§ **EXERCISE BRIEF**
Which lines of the entries below run from the one holding "yellow plate C7:D7" to the one holding "black brick D1 level 4 -> none", inclusive? Set down exactly those lines and no others.

§ **DATA**
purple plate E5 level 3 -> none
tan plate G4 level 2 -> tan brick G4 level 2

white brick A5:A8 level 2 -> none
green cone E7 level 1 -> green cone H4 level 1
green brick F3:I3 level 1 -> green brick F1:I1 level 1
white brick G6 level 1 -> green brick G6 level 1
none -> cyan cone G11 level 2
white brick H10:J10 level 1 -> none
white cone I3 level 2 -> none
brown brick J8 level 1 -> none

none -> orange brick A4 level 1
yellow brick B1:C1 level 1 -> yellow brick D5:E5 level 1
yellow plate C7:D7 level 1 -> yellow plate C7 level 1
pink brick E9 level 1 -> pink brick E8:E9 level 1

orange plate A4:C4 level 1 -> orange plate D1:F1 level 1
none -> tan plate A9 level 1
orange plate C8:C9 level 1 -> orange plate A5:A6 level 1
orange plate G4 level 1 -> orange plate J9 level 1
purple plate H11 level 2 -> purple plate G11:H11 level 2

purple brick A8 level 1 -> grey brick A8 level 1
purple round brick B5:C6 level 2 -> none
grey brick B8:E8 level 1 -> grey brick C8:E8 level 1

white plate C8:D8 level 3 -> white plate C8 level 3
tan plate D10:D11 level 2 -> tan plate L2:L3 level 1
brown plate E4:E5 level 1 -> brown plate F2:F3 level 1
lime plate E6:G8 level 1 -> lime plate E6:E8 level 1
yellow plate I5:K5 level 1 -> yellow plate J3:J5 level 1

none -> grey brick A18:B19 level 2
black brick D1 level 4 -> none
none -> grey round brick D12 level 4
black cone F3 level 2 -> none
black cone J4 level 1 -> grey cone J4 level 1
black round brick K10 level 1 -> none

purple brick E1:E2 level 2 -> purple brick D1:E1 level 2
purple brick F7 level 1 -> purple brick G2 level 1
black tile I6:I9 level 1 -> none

§ **SOLVED EXERCISE**
yellow plate C7:D7 level 1 -> yellow plate C7 level 1
pink brick E9 level 1 -> pink brick E8:E9 level 1

orange plate A4:C4 level 1 -> orange plate D1:F1 level 1
none -> tan plate A9 level 1
orange plate C8:C9 level 1 -> orange plate A5:A6 level 1
orange plate G4 level 1 -> orange plate J9 level 1
purple plate H11 level 2 -> purple plate G11:H11 level 2

purple brick A8 level 1 -> grey brick A8 level 1
purple round brick B5:C6 level 2 -> none
grey brick B8:E8 level 1 -> grey brick C8:E8 level 1

white plate C8:D8 level 3 -> white plate C8 level 3
tan plate D10:D11 level 2 -> tan plate L2:L3 level 1
brown plate E4:E5 level 1 -> brown plate F2:F3 level 1
lime plate E6:G8 level 1 -> lime plate E6:E8 level 1
yellow plate I5:K5 level 1 -> yellow plate J3:J5 level 1

none -> grey brick A18:B19 level 2
black brick D1 level 4 -> none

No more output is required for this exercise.